(Scene difference descriptions)
*****
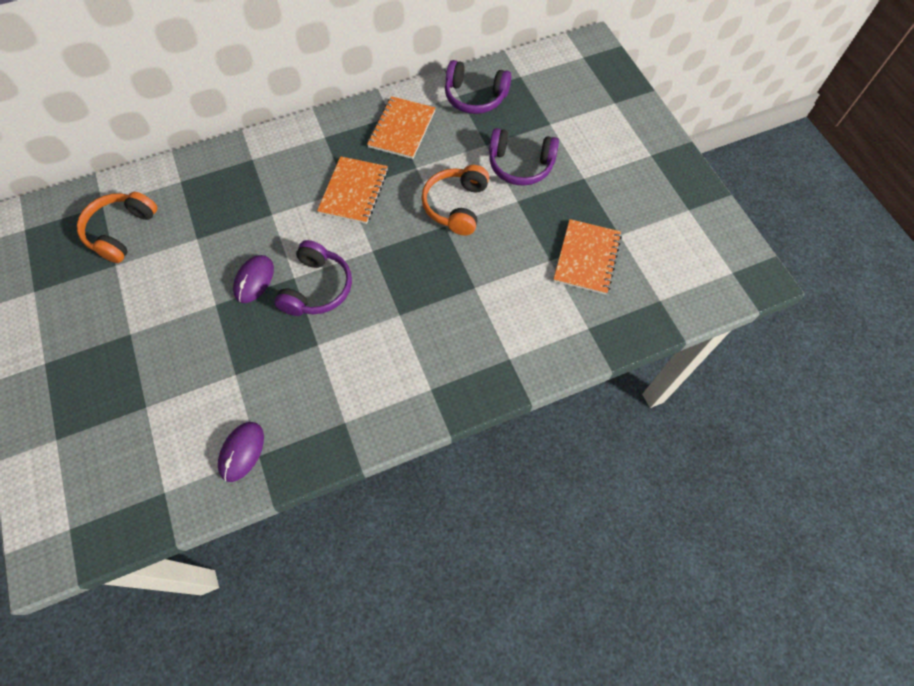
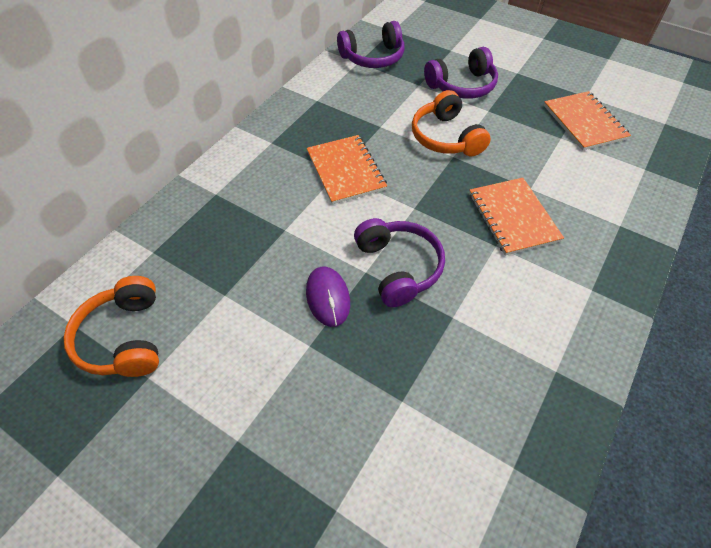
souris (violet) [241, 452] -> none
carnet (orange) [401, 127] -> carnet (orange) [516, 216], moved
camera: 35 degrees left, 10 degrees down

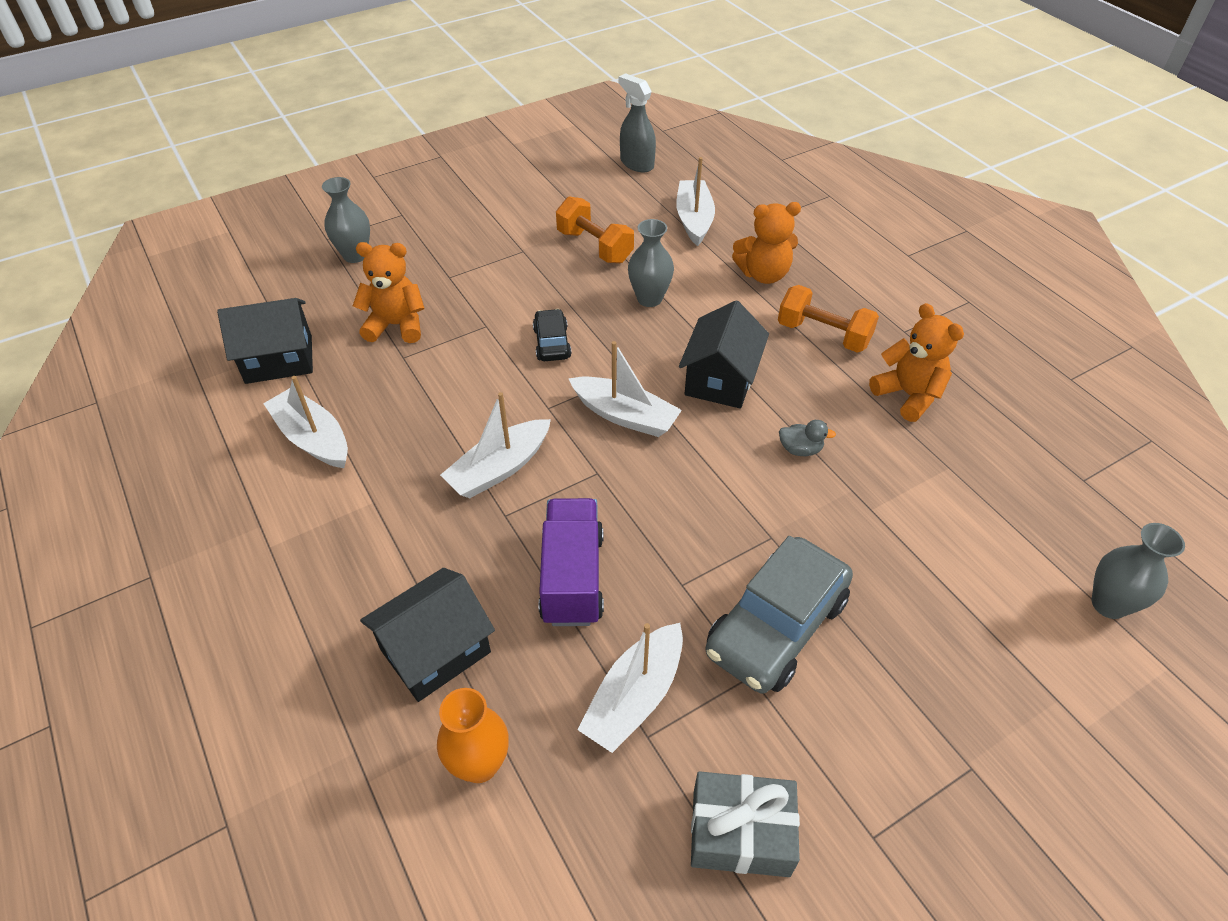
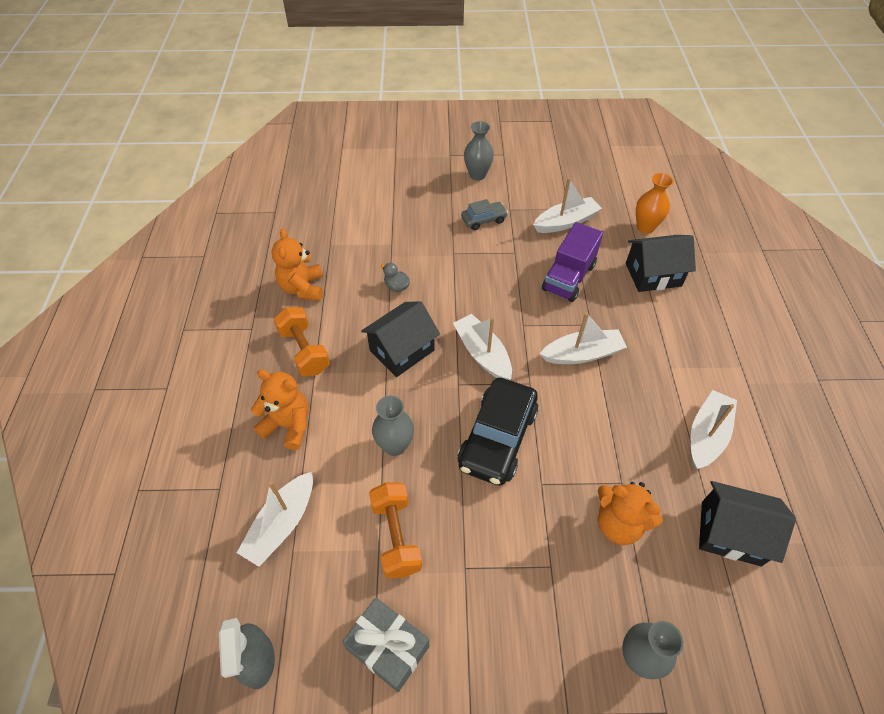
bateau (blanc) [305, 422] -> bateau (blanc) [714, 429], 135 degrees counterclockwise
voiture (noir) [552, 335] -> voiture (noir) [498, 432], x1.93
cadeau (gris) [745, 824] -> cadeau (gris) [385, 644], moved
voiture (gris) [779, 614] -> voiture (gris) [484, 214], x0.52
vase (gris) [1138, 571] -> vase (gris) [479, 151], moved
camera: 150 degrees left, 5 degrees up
*****
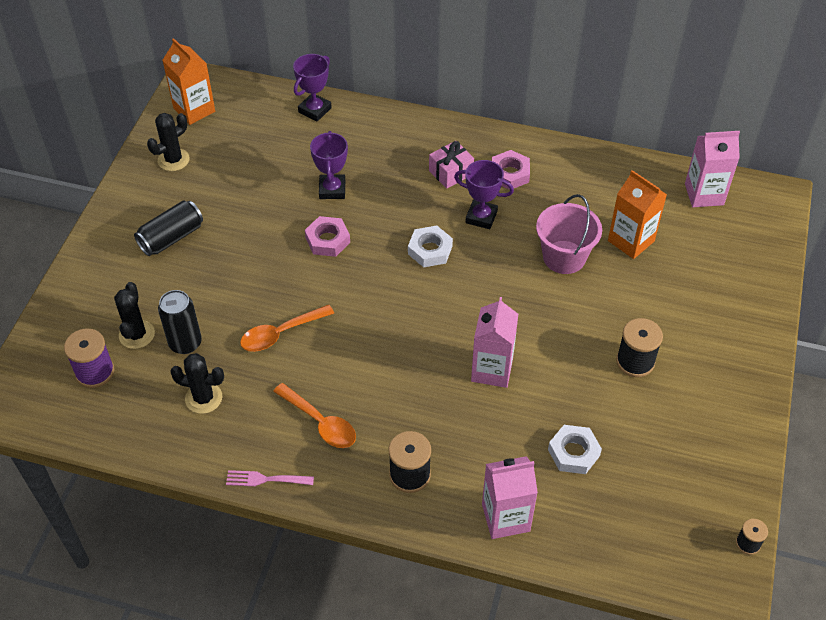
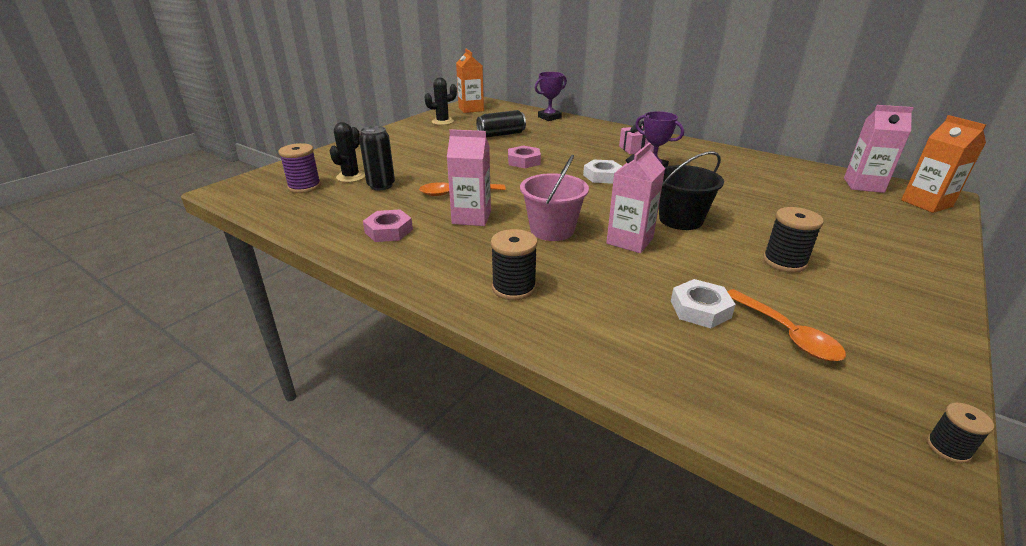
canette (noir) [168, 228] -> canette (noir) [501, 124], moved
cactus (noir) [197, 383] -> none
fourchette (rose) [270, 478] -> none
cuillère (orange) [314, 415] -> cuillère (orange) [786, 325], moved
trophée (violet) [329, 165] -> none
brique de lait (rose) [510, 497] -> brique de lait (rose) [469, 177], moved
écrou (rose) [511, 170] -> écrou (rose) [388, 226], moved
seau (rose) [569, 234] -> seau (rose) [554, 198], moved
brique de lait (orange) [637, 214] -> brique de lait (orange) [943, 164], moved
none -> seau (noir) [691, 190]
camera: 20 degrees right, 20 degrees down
*****
EXERCISE INSTRUCTIONS → Repeat exactly the lines above from the one with "souris (violet) [241, 452] -> none" up to and including the one with "carnet (orange) [401, 127]". No other line belongs in the reply.

EXERCISE ANSWER →
souris (violet) [241, 452] -> none
carnet (orange) [401, 127] -> carnet (orange) [516, 216], moved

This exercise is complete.